» Work request
The pictures get left out, but everything else in the listing below must be duplicated exactly.

» Stored data
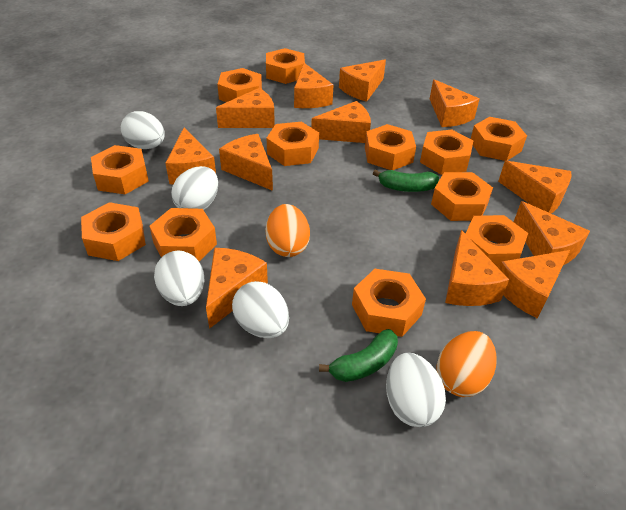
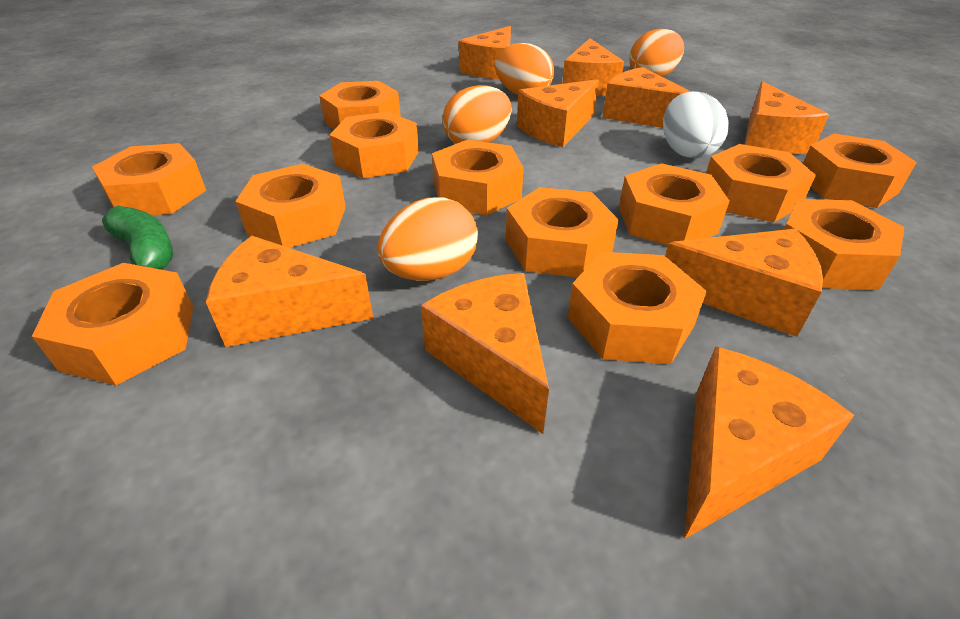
green banana: 2 -> 1
orange cheese: 12 -> 9
orange egg: 2 -> 4
white egg: 5 -> 1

» Your response
green banana: 2 -> 1
orange cheese: 12 -> 9
orange egg: 2 -> 4
white egg: 5 -> 1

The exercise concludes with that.